## Action item
Retype the records below exactly as they appear, but leave out any pictures.

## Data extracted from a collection
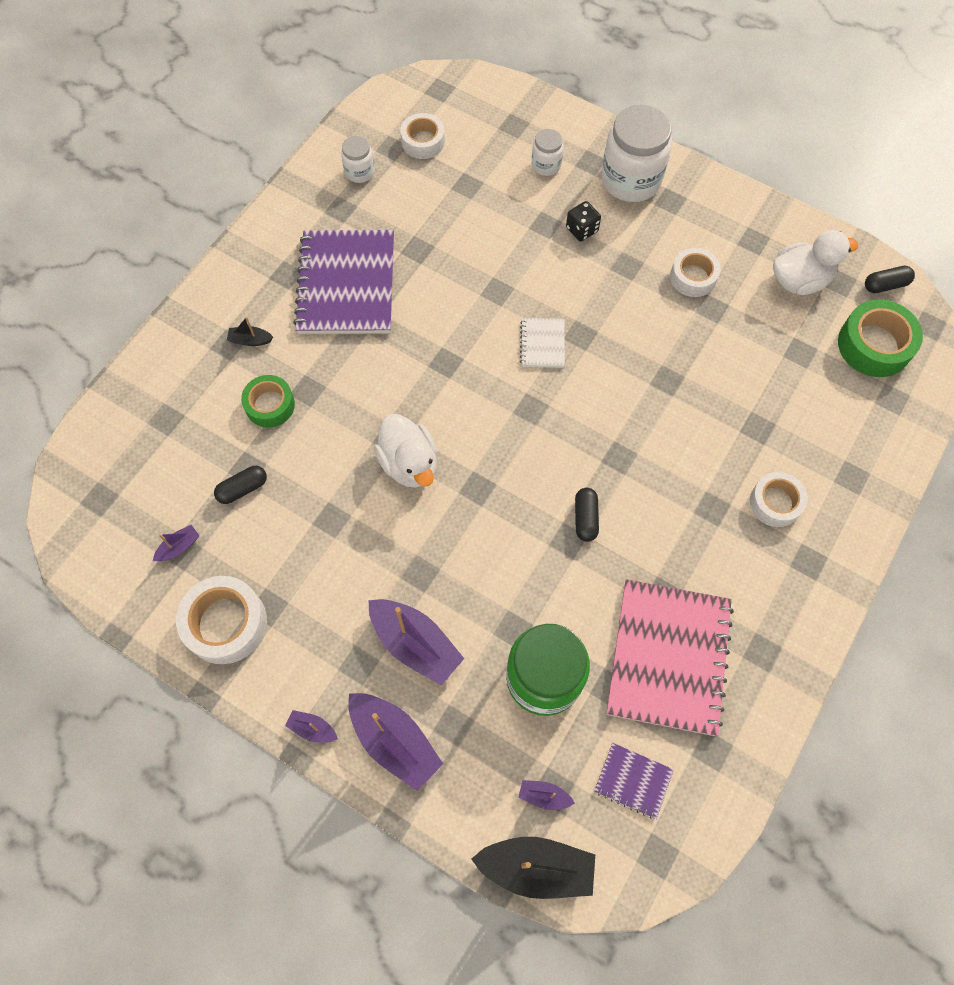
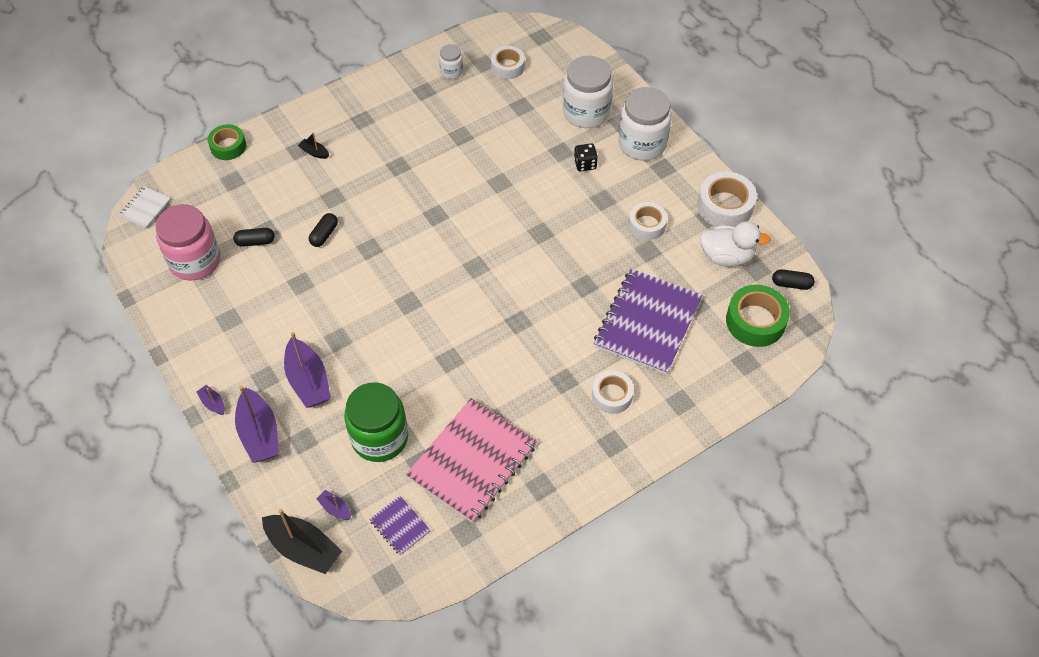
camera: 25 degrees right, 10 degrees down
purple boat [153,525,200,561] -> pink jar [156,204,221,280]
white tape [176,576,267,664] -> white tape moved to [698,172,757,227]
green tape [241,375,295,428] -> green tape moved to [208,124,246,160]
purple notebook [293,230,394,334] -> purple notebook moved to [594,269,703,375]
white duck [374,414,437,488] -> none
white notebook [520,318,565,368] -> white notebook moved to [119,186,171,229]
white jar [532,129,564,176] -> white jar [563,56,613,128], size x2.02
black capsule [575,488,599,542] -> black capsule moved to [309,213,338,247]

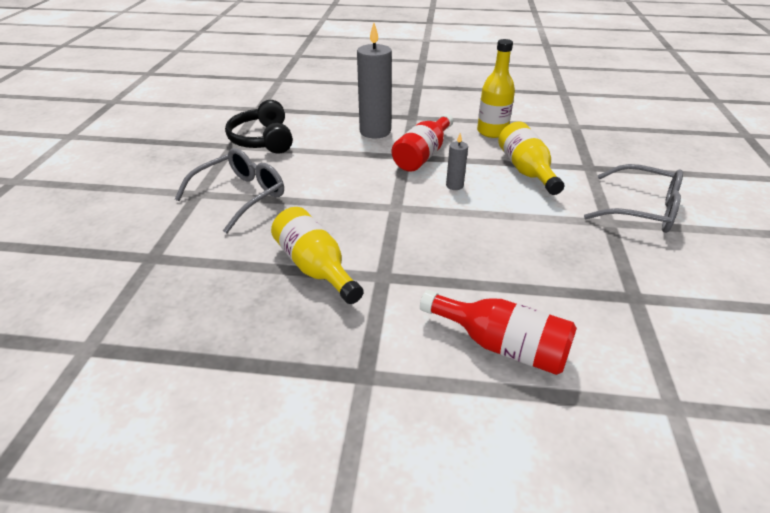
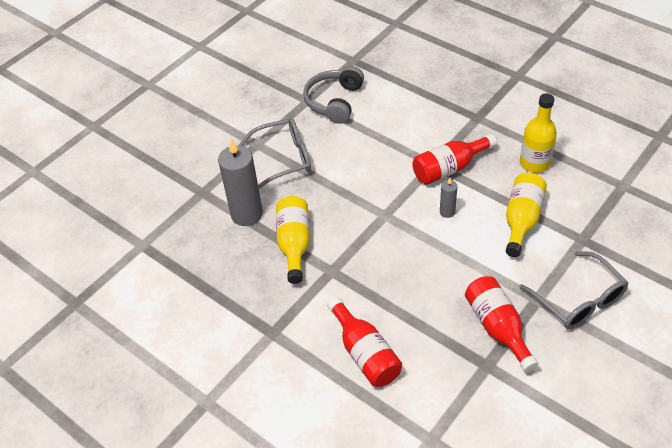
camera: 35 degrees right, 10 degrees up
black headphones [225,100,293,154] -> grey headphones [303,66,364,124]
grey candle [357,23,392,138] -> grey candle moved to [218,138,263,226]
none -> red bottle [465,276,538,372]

## Expected answer
camera: 25 degrees right, 10 degrees down
purple boat [153,525,200,561] -> pink jar [156,204,221,280]
white tape [176,576,267,664] -> white tape moved to [698,172,757,227]
green tape [241,375,295,428] -> green tape moved to [208,124,246,160]
purple notebook [293,230,394,334] -> purple notebook moved to [594,269,703,375]
white duck [374,414,437,488] -> none
white notebook [520,318,565,368] -> white notebook moved to [119,186,171,229]
white jar [532,129,564,176] -> white jar [563,56,613,128], size x2.02
black capsule [575,488,599,542] -> black capsule moved to [309,213,338,247]

camera: 35 degrees right, 10 degrees up
black headphones [225,100,293,154] -> grey headphones [303,66,364,124]
grey candle [357,23,392,138] -> grey candle moved to [218,138,263,226]
none -> red bottle [465,276,538,372]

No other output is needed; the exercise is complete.